# [Data to use]
┏━━

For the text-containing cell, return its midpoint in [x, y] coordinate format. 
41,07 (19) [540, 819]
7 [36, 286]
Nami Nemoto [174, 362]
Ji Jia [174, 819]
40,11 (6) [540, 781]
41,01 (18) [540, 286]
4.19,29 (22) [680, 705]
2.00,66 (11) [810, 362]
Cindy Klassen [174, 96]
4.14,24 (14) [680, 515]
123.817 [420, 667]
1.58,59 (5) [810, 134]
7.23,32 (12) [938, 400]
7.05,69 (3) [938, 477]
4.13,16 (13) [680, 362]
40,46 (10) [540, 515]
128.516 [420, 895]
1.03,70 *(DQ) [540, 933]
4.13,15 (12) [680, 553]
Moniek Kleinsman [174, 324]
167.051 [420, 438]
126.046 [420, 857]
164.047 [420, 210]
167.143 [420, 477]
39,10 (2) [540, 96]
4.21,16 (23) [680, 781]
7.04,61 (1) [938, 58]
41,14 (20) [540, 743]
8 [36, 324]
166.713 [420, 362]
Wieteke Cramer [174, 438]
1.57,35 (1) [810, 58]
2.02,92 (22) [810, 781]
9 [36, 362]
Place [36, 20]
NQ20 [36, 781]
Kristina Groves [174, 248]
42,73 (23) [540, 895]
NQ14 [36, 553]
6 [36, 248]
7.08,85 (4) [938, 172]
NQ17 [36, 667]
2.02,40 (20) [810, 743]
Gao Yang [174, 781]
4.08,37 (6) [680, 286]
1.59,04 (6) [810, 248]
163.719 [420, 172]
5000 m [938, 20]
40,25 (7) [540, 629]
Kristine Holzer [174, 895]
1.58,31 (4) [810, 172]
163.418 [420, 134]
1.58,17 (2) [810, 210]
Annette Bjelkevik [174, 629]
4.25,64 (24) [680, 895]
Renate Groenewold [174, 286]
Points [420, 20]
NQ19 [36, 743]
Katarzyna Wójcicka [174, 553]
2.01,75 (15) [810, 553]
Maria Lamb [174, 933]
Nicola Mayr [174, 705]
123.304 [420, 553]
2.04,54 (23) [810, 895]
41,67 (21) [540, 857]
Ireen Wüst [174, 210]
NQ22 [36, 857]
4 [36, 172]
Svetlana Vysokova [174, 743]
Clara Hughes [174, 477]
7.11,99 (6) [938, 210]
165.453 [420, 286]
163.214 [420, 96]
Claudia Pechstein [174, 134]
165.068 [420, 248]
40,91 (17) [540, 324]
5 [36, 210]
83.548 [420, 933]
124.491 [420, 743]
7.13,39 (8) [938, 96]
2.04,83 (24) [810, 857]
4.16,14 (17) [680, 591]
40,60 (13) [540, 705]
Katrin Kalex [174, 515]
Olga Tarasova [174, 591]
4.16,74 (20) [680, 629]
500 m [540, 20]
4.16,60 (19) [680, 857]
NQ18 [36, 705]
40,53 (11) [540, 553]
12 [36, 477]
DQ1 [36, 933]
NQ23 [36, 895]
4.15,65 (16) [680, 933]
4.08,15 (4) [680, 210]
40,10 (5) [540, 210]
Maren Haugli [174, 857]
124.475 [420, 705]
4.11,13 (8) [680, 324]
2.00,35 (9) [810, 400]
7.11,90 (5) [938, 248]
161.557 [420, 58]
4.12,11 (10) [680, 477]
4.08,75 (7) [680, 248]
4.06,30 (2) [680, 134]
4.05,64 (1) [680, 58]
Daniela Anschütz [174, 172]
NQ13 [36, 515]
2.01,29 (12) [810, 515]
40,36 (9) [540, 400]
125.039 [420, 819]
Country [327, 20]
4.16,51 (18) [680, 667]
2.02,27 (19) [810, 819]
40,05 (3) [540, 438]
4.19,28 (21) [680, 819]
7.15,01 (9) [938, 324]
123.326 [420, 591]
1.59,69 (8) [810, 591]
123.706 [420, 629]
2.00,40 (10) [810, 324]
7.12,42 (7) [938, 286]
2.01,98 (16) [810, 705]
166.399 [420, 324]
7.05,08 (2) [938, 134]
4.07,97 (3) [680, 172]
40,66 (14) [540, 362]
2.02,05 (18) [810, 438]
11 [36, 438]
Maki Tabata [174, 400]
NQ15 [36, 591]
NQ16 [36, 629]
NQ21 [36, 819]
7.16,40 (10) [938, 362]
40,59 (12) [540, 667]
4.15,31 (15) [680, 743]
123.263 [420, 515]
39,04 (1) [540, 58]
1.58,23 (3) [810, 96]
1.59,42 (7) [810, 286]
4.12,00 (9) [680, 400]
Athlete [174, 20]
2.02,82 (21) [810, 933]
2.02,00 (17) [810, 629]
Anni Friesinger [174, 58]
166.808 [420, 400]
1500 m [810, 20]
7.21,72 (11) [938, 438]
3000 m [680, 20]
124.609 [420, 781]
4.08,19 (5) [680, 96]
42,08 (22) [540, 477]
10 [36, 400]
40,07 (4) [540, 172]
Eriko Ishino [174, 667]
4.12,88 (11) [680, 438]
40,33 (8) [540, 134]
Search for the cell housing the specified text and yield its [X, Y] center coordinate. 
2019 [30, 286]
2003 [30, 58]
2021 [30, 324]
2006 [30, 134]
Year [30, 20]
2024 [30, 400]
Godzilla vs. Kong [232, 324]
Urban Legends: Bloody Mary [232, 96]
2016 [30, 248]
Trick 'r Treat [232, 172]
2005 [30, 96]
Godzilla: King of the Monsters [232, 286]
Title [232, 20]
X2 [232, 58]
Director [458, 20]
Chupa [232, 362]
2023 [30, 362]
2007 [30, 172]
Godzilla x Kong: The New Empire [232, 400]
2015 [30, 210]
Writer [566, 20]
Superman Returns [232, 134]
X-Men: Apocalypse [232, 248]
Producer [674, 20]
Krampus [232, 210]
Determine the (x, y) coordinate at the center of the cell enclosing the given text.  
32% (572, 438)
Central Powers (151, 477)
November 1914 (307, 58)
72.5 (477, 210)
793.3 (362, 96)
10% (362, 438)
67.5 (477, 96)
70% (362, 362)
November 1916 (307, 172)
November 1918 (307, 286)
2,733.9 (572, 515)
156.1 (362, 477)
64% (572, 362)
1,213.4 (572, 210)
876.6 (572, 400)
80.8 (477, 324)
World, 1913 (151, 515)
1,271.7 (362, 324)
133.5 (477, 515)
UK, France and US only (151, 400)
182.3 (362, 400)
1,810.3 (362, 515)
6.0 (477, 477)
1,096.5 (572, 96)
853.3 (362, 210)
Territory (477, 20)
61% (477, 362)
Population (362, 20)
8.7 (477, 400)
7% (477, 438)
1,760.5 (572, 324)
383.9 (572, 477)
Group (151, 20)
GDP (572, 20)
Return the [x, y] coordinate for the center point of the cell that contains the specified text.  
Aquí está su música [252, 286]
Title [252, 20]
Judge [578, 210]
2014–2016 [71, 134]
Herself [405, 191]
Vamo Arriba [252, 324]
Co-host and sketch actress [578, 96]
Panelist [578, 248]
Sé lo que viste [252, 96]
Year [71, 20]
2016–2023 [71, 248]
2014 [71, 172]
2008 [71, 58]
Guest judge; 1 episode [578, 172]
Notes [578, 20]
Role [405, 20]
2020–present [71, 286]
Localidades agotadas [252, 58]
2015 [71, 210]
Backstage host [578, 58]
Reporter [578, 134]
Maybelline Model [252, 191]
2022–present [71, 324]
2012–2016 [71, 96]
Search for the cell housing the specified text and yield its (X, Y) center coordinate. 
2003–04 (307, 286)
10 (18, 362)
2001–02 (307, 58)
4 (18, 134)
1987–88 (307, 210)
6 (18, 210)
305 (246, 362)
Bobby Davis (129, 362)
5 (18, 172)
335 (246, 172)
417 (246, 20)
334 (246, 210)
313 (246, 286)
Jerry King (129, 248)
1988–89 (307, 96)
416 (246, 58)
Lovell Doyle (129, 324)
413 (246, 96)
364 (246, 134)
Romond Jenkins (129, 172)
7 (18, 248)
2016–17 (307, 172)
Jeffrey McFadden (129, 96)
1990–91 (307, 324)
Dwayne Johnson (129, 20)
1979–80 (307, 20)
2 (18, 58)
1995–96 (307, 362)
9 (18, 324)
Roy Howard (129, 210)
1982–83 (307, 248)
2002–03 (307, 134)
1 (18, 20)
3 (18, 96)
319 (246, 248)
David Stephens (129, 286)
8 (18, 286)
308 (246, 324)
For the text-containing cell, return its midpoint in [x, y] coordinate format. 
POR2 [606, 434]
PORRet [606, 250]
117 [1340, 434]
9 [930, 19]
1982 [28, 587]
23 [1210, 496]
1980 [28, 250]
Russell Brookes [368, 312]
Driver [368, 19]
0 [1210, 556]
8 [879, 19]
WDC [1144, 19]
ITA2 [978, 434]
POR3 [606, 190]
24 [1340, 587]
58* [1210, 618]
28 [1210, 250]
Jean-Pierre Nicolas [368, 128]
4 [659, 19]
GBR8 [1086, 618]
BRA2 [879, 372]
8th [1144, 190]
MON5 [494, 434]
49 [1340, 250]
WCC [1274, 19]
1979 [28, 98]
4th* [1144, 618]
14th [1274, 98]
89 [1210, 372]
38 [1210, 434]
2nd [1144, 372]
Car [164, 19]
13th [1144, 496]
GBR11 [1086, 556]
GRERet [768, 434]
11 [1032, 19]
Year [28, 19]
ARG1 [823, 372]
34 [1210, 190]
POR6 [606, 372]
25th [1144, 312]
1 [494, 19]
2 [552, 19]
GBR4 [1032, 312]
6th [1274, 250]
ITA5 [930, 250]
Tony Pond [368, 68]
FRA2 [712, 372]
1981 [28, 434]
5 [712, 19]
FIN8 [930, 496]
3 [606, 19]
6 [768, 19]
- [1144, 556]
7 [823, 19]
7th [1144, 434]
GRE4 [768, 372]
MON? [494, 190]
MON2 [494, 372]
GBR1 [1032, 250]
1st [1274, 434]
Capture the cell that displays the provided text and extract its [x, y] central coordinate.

┗━━

# [What is required]
Copy out everything from the start of the records down to the line containing "7.05,69 (3) [938, 477]", inclusive.

# [Written answer]
For the text-containing cell, return its midpoint in [x, y] coordinate format. 
41,07 (19) [540, 819]
7 [36, 286]
Nami Nemoto [174, 362]
Ji Jia [174, 819]
40,11 (6) [540, 781]
41,01 (18) [540, 286]
4.19,29 (22) [680, 705]
2.00,66 (11) [810, 362]
Cindy Klassen [174, 96]
4.14,24 (14) [680, 515]
123.817 [420, 667]
1.58,59 (5) [810, 134]
7.23,32 (12) [938, 400]
7.05,69 (3) [938, 477]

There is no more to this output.